*Work request*. For each line below that contains the string "MISO", copy that line.

*Exercise material*.
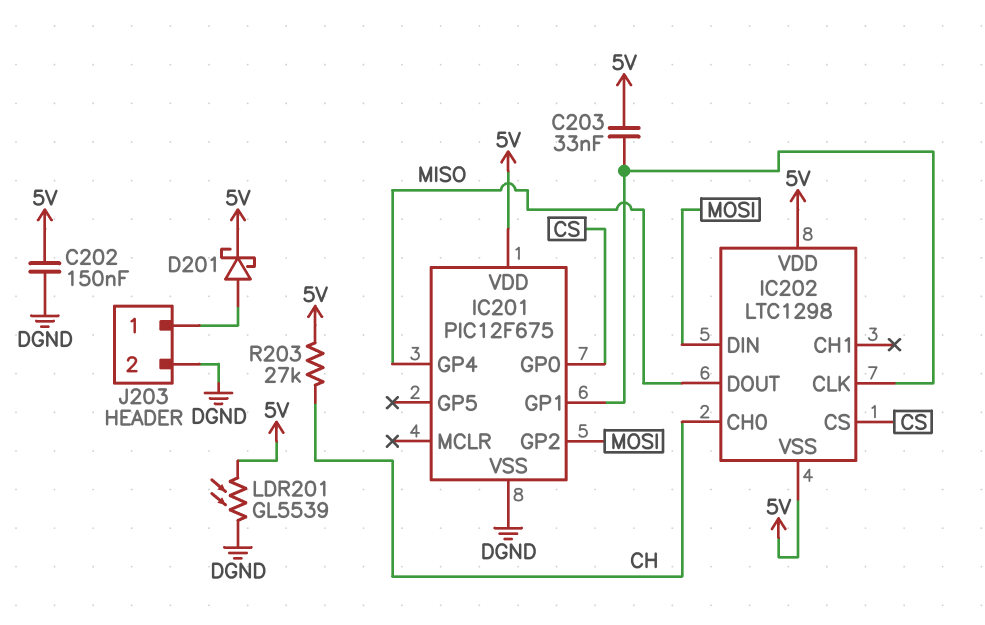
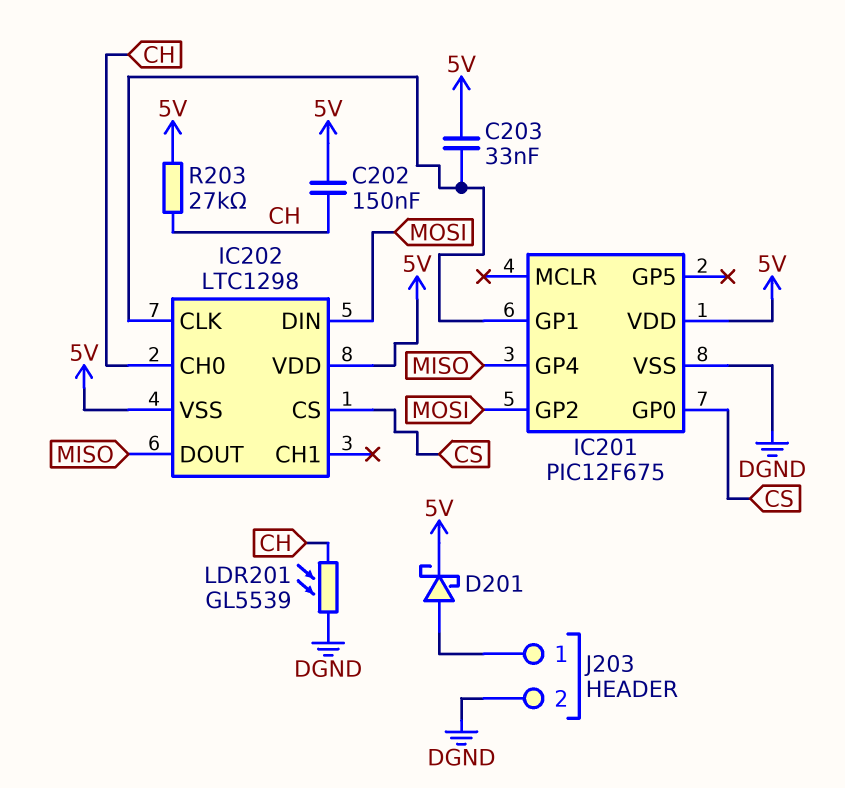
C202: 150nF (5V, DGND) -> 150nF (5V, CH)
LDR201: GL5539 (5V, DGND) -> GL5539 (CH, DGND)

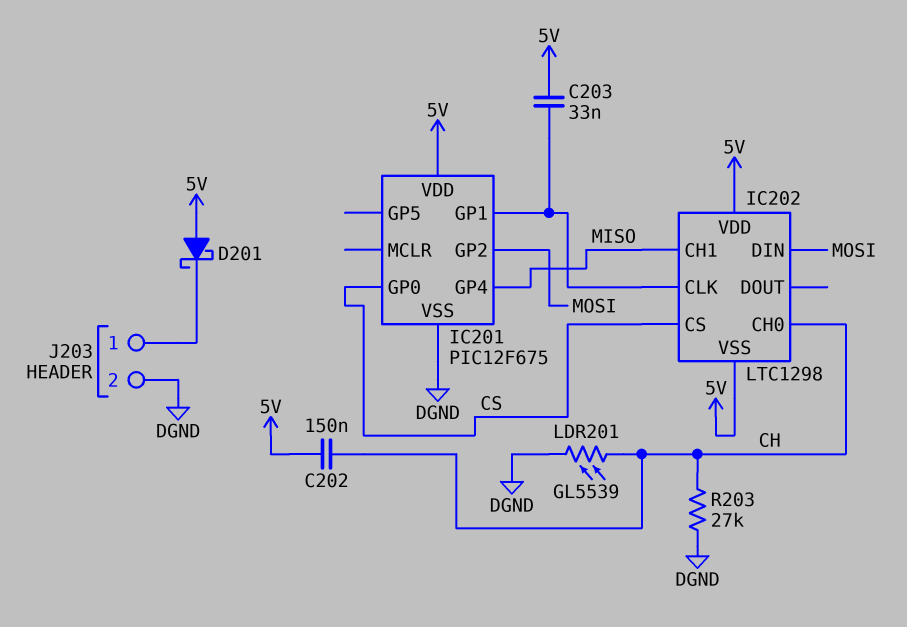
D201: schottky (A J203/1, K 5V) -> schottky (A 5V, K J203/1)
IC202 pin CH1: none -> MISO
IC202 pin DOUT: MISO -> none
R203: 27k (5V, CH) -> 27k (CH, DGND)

*Result below*.
IC202 pin CH1: none -> MISO
IC202 pin DOUT: MISO -> none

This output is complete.